__Work to complete__. Filter this material down to the lines that hold "left", copying each one.

--- Record set ---

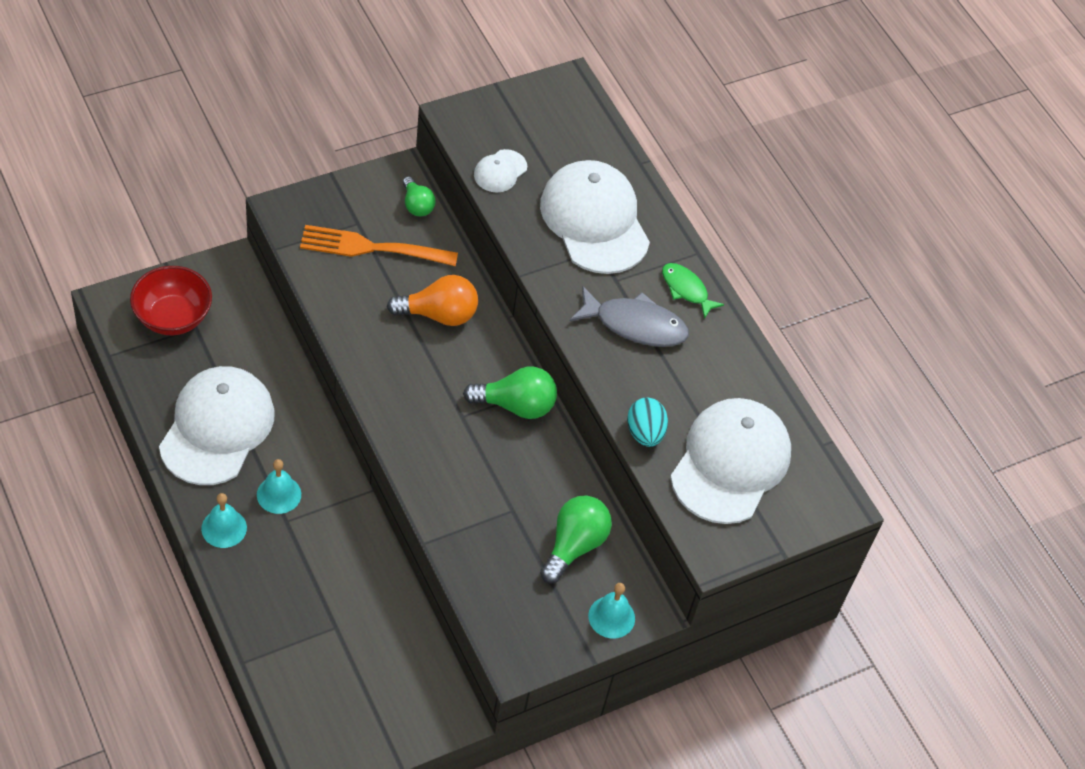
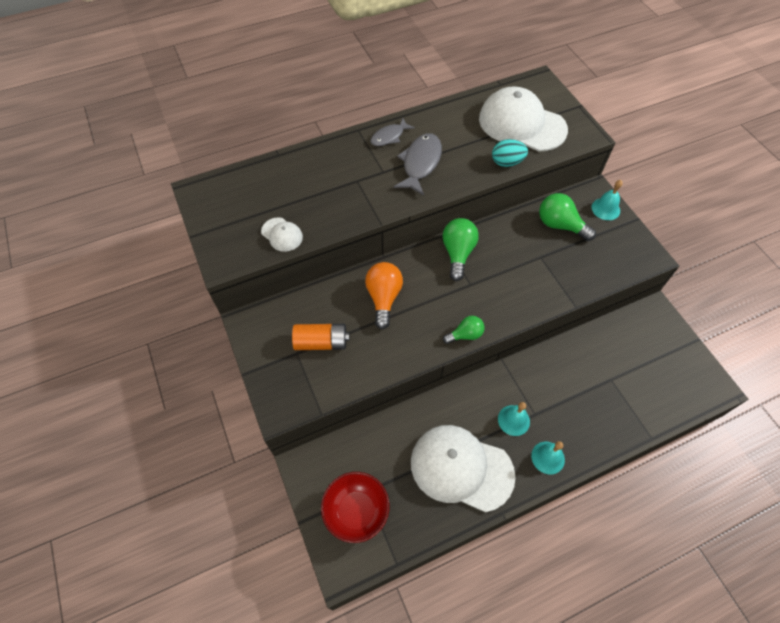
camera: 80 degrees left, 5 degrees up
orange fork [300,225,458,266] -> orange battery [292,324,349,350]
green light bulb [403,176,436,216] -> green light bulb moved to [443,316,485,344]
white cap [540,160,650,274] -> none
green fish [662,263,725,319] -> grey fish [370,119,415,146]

---
--- Record set ---

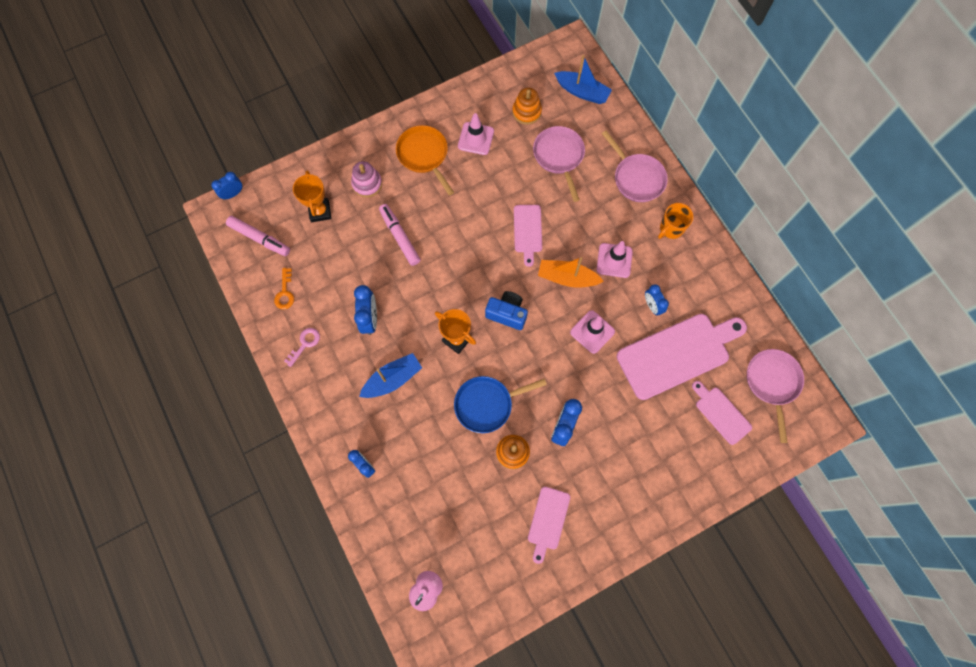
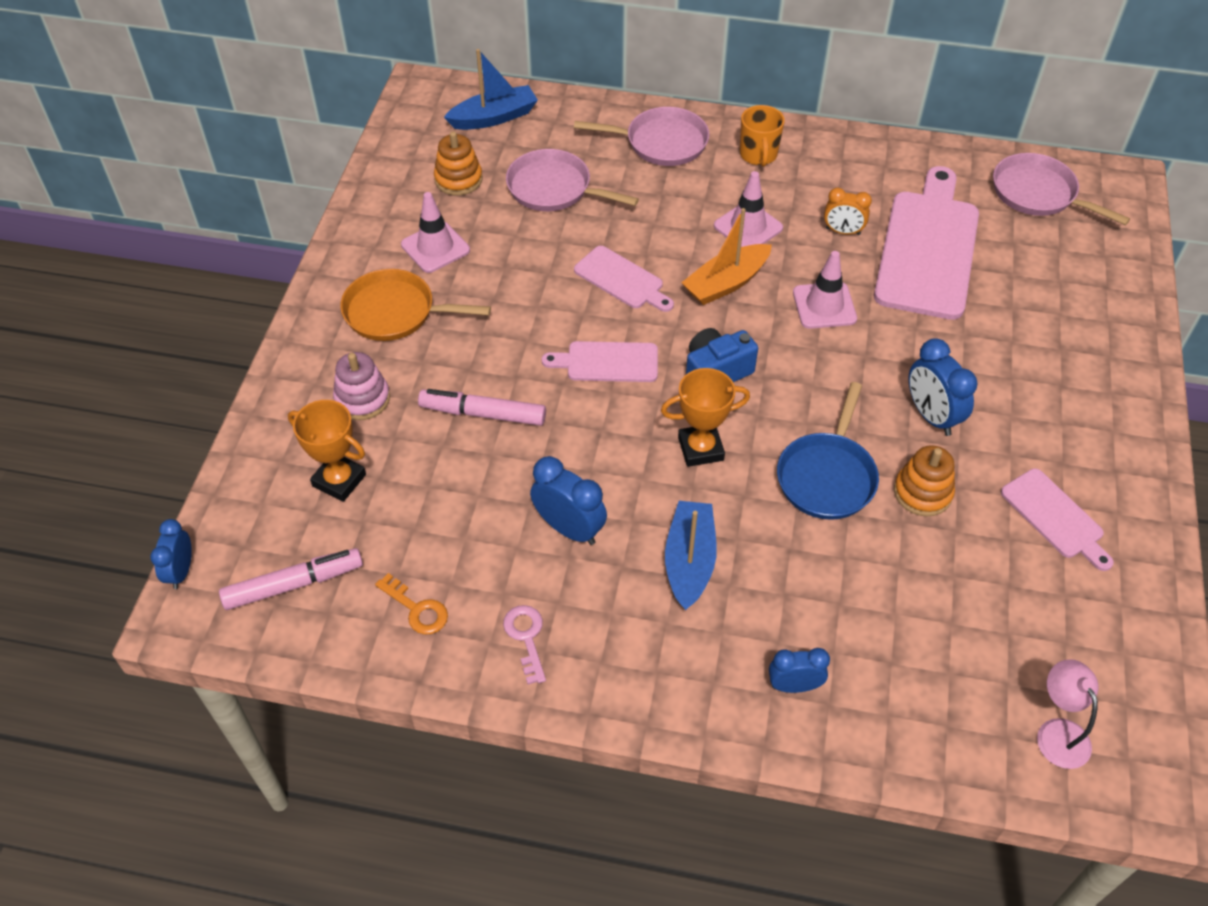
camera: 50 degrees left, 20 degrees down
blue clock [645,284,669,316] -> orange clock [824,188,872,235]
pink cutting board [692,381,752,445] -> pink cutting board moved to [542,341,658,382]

---

__Solution for this task__.
camera: 80 degrees left, 5 degrees up
camera: 50 degrees left, 20 degrees down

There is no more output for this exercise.